• _DATA FOR PROCESSING_

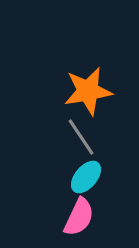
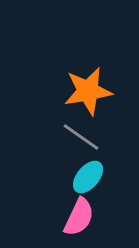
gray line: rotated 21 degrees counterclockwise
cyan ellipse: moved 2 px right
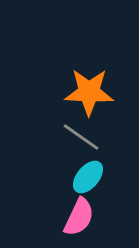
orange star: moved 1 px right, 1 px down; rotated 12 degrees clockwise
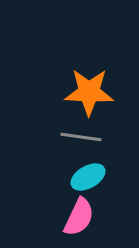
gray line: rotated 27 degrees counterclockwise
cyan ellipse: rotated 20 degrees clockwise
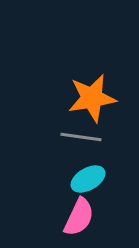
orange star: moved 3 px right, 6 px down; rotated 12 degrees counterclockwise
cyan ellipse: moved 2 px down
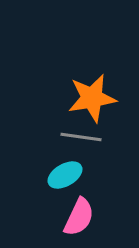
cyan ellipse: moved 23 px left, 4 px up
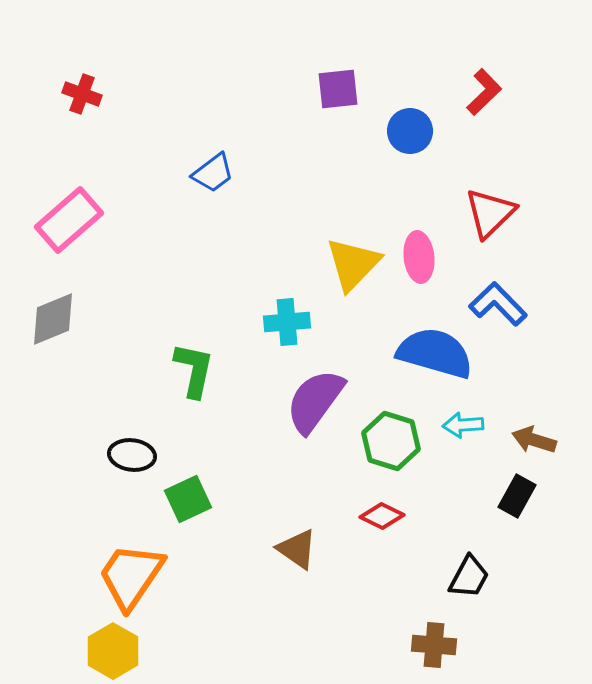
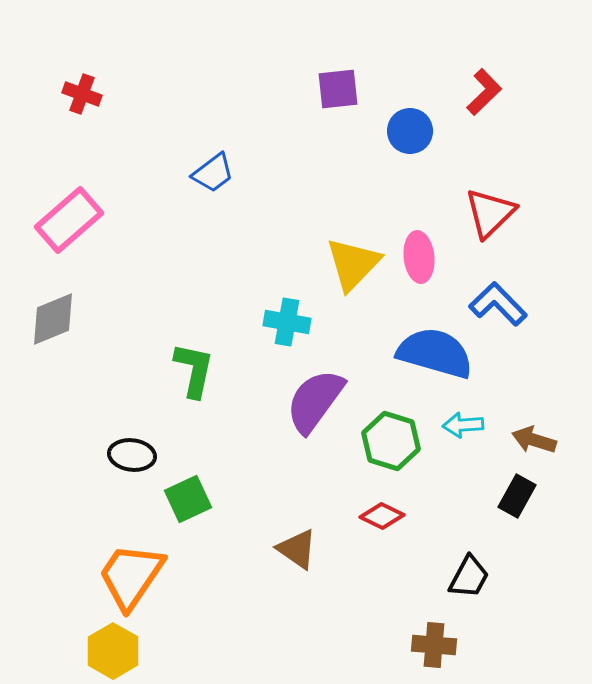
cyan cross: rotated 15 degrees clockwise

• _WRITTEN PROBLEM_
Format the lines above as a Markdown table with the columns "Row" and "Change", numbering the rows in order and leaving out blank lines and the pictures.

• _FINAL RESULT_
| Row | Change |
|---|---|
| 1 | gray line: rotated 21 degrees counterclockwise |
| 2 | cyan ellipse: moved 2 px right |
| 3 | orange star: moved 1 px right, 1 px down; rotated 12 degrees clockwise |
| 4 | gray line: rotated 27 degrees counterclockwise |
| 5 | cyan ellipse: rotated 20 degrees clockwise |
| 6 | orange star: moved 3 px right, 6 px down; rotated 12 degrees counterclockwise |
| 7 | cyan ellipse: moved 2 px down |
| 8 | cyan ellipse: moved 23 px left, 4 px up |
| 9 | cyan cross: rotated 15 degrees clockwise |